> _Task item_
Given the records below, would you repeat exactly the lines that begin at the one containing "R6: 2k (GND, N7) -> 270 (GND, N7)" and end at the one containing "U1 pin in-: N20 -> N6", inclusive?

(Content revision data)
== Segment start ==
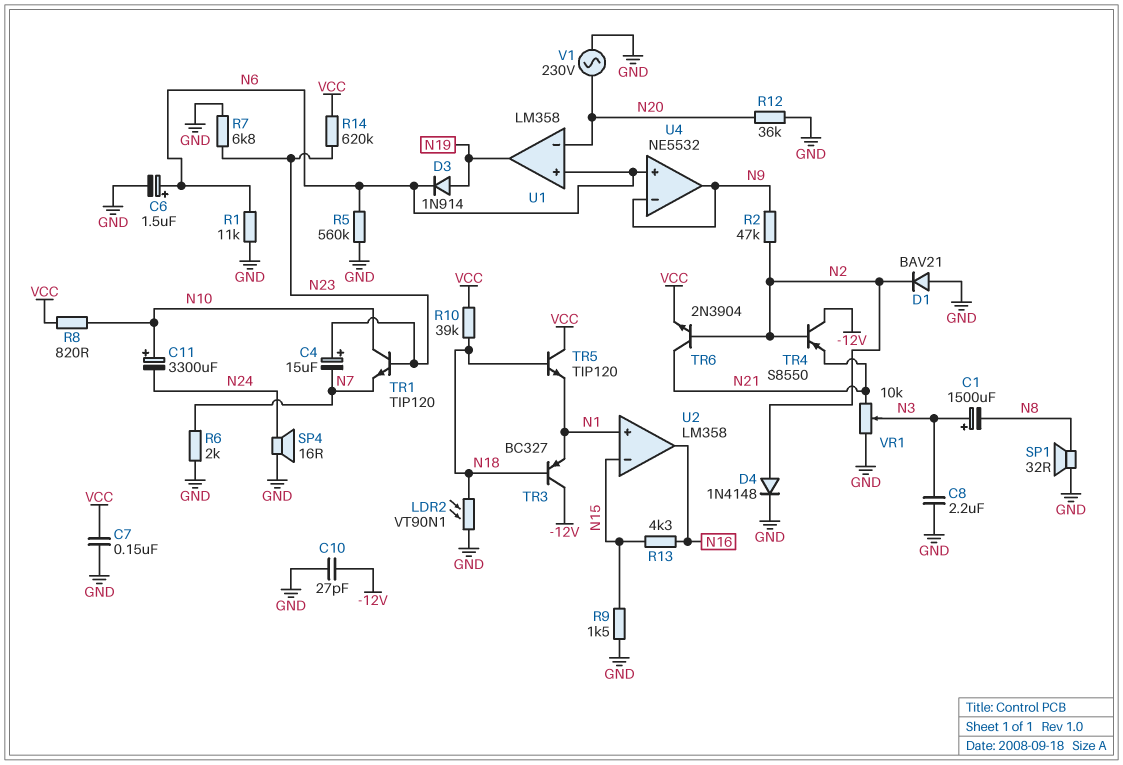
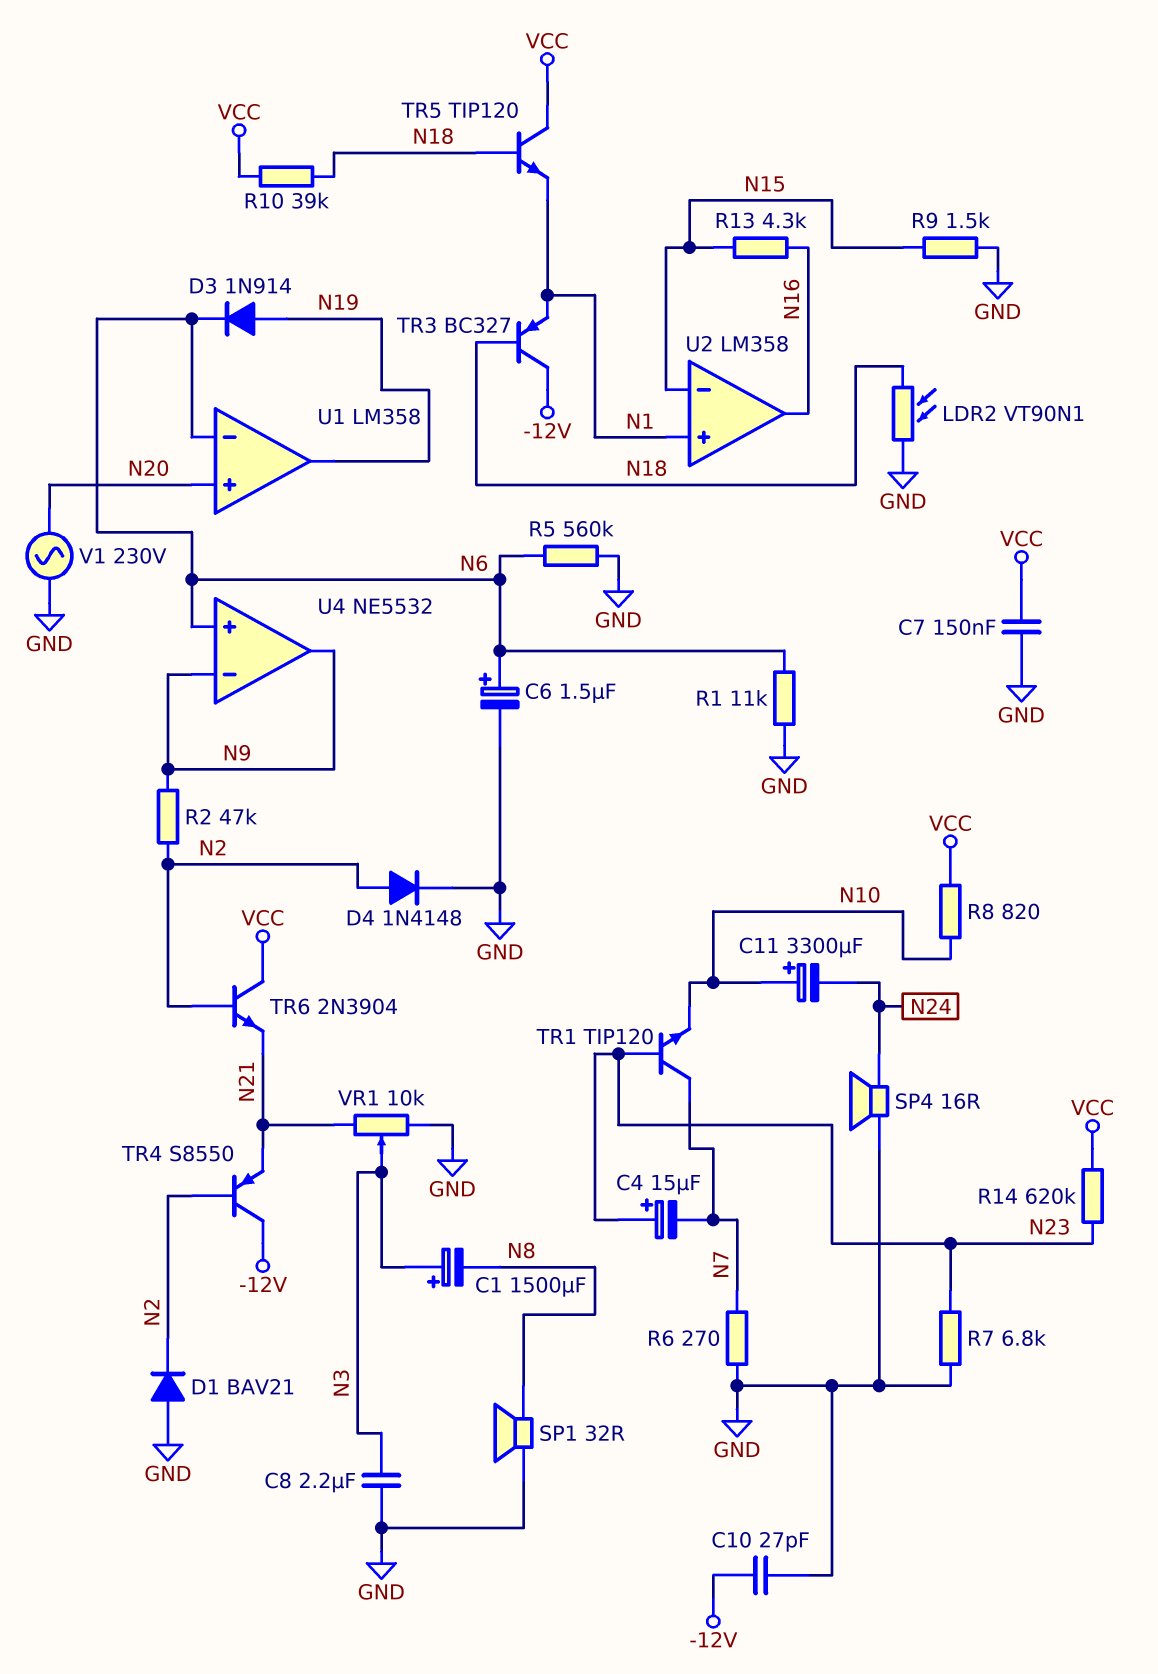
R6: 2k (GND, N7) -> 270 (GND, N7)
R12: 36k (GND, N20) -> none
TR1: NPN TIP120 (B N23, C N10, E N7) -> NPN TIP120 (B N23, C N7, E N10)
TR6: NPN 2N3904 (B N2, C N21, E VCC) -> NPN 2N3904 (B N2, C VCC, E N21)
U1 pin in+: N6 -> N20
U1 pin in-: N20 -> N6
== Segment end ==
== Segment start ==
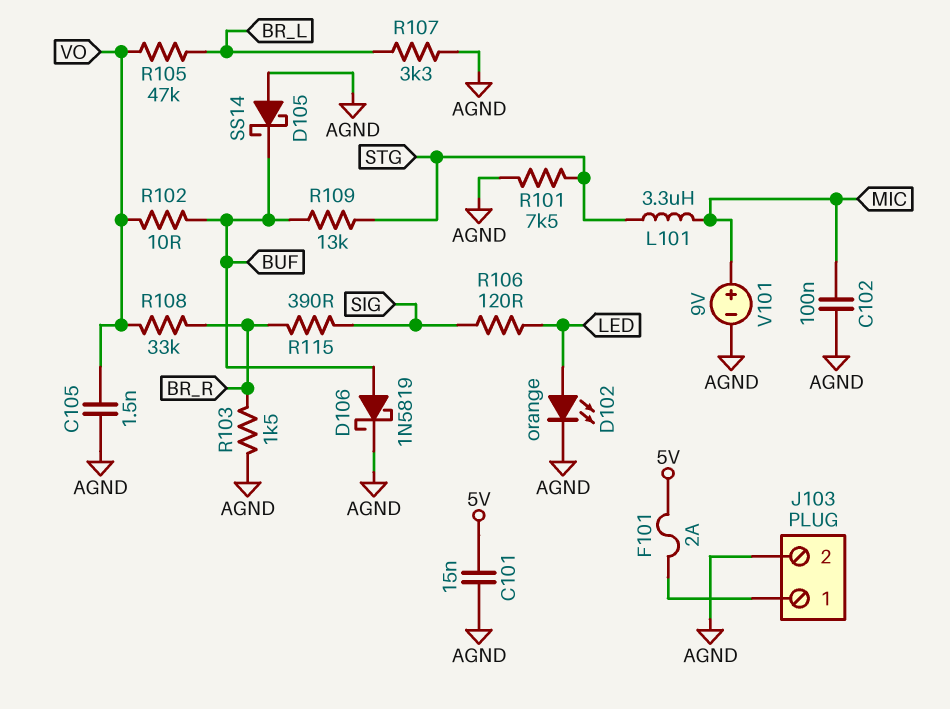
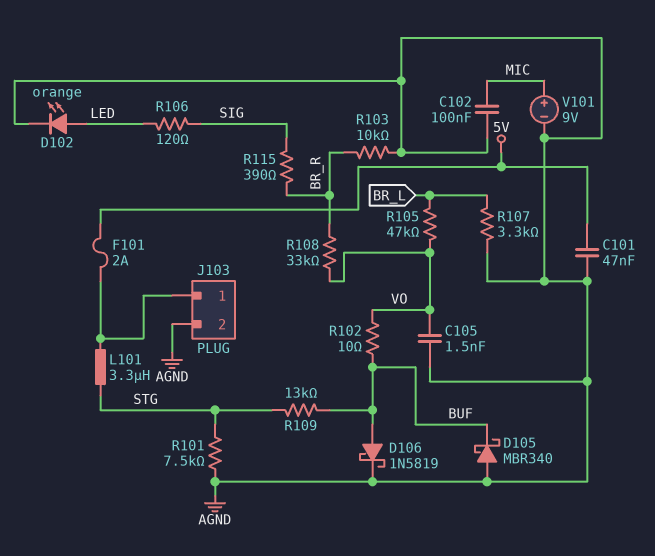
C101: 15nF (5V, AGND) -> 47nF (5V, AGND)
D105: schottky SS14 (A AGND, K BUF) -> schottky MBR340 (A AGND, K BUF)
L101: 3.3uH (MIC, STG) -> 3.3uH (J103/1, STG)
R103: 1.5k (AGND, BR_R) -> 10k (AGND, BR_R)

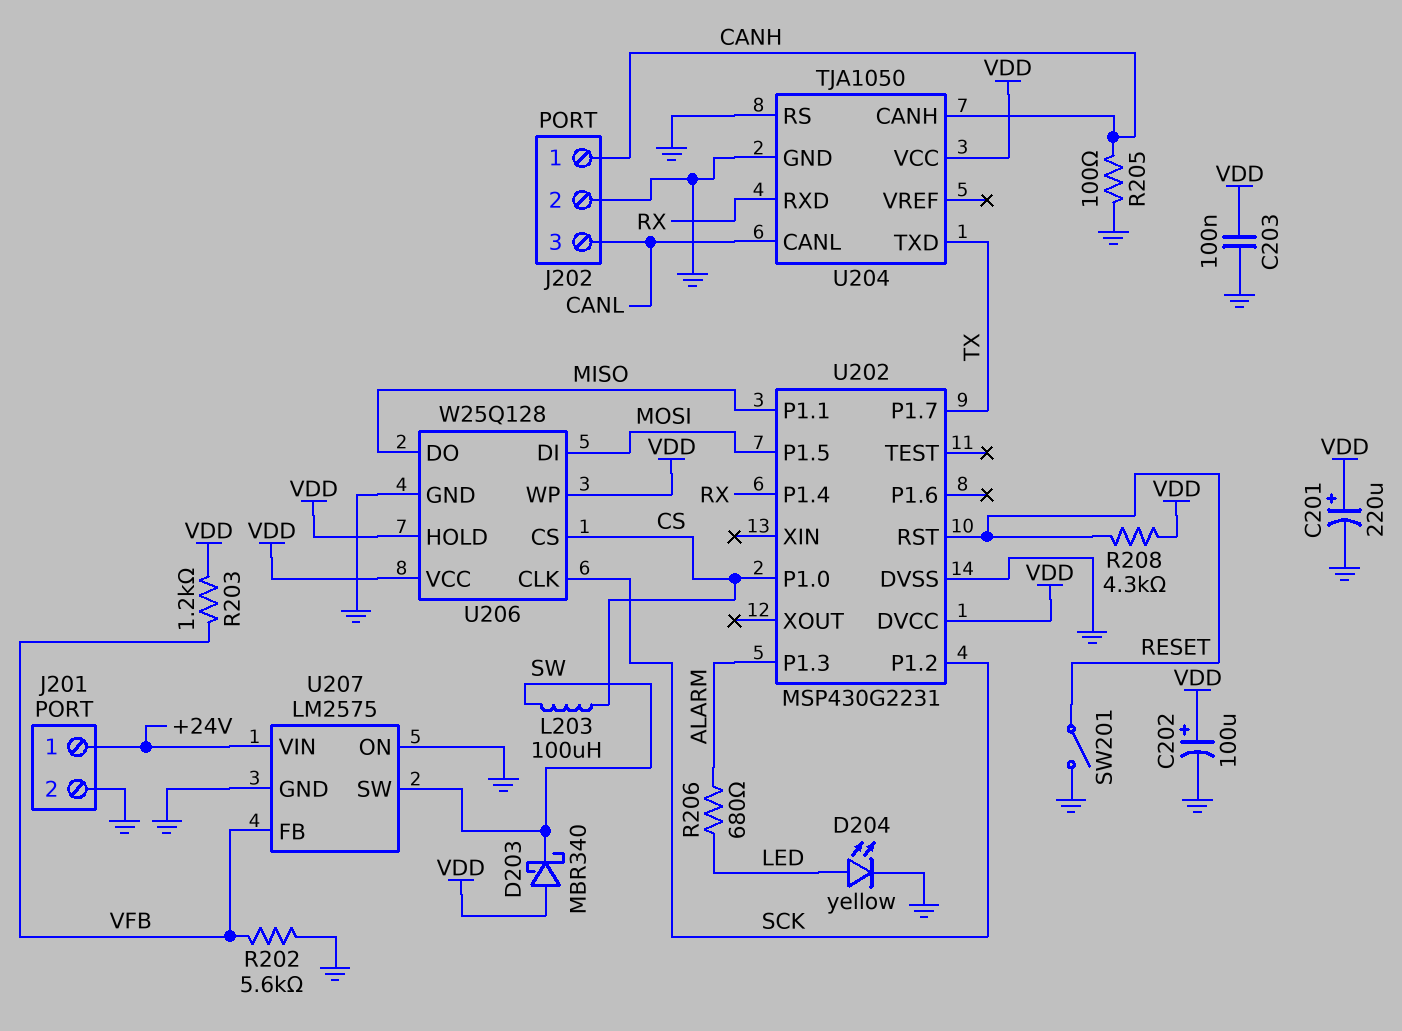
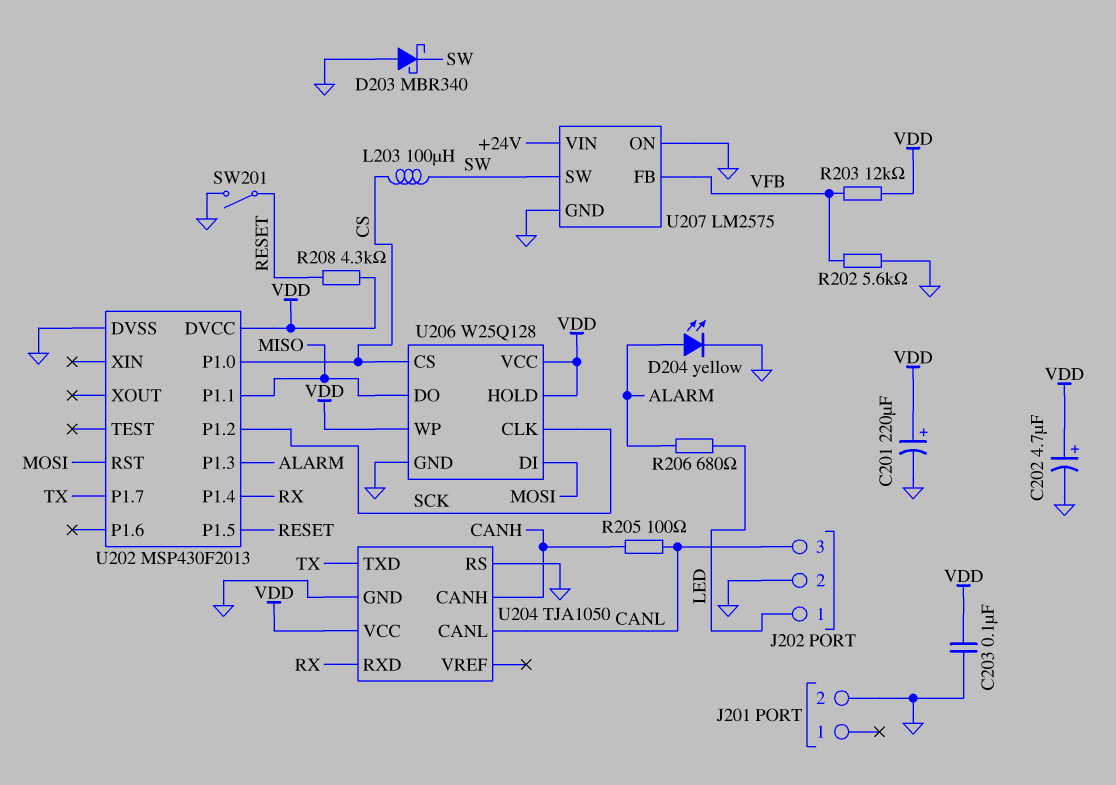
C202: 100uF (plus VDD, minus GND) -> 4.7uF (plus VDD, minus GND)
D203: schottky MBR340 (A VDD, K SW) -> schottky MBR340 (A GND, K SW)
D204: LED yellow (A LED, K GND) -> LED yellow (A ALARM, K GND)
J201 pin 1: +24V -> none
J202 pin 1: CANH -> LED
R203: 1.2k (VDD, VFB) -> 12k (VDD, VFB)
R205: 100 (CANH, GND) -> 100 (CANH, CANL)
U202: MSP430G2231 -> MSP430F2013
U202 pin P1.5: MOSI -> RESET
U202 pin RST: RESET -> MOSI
== Segment end ==
> _Solution for this task_
R6: 2k (GND, N7) -> 270 (GND, N7)
R12: 36k (GND, N20) -> none
TR1: NPN TIP120 (B N23, C N10, E N7) -> NPN TIP120 (B N23, C N7, E N10)
TR6: NPN 2N3904 (B N2, C N21, E VCC) -> NPN 2N3904 (B N2, C VCC, E N21)
U1 pin in+: N6 -> N20
U1 pin in-: N20 -> N6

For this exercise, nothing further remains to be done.